#### Records shown ####
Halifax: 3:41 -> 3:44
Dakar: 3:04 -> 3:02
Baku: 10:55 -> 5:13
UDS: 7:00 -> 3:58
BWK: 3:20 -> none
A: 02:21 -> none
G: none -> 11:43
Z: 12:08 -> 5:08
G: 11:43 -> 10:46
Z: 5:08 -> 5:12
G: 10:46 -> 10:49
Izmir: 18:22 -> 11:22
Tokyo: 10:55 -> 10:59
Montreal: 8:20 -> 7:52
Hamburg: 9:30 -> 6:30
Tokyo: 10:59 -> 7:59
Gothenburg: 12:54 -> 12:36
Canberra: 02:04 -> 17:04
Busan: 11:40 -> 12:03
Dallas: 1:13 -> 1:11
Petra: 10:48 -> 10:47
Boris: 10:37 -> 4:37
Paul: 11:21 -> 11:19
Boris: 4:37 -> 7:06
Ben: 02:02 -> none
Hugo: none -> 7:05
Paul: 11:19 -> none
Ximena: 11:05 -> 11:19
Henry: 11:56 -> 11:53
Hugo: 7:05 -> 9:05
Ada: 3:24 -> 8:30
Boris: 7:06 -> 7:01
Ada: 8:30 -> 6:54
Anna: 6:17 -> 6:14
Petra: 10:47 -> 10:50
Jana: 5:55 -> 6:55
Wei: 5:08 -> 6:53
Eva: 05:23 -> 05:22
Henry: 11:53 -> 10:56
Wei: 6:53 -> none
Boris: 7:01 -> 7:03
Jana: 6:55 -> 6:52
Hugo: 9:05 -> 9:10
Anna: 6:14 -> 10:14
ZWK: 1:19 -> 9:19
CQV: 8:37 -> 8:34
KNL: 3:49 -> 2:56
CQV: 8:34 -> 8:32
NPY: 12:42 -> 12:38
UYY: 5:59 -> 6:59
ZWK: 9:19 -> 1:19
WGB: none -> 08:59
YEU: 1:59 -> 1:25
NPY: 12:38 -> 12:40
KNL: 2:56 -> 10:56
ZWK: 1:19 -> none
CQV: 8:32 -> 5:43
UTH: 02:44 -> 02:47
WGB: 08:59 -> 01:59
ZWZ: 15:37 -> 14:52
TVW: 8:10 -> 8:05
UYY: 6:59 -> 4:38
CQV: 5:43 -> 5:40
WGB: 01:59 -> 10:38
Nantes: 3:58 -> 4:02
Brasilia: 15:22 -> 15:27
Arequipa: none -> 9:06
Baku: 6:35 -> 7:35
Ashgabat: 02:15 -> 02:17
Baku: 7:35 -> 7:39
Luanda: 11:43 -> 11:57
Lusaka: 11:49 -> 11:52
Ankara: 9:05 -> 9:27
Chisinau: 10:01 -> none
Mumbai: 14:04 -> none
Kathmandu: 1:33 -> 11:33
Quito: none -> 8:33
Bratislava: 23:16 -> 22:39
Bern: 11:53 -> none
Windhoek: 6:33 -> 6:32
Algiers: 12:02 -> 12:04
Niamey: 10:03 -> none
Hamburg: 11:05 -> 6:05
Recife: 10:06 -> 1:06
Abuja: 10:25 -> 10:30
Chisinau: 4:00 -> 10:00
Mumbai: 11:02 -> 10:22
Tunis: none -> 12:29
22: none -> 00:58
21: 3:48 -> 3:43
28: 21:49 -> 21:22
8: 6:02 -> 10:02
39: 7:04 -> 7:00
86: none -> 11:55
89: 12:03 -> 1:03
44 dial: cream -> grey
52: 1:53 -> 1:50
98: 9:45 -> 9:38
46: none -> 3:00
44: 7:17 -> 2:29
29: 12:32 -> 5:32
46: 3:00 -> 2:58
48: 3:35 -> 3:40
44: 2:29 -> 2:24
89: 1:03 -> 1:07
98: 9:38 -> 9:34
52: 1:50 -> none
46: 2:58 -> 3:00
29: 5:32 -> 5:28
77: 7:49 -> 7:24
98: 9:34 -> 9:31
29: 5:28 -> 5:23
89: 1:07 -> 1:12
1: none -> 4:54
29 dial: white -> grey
####
--- The exercise ---
Pick out every line of the listing that contains the word "Chisinau", and copy each of those lines. Case counts.

--- Finished task ---
Chisinau: 10:01 -> none
Chisinau: 4:00 -> 10:00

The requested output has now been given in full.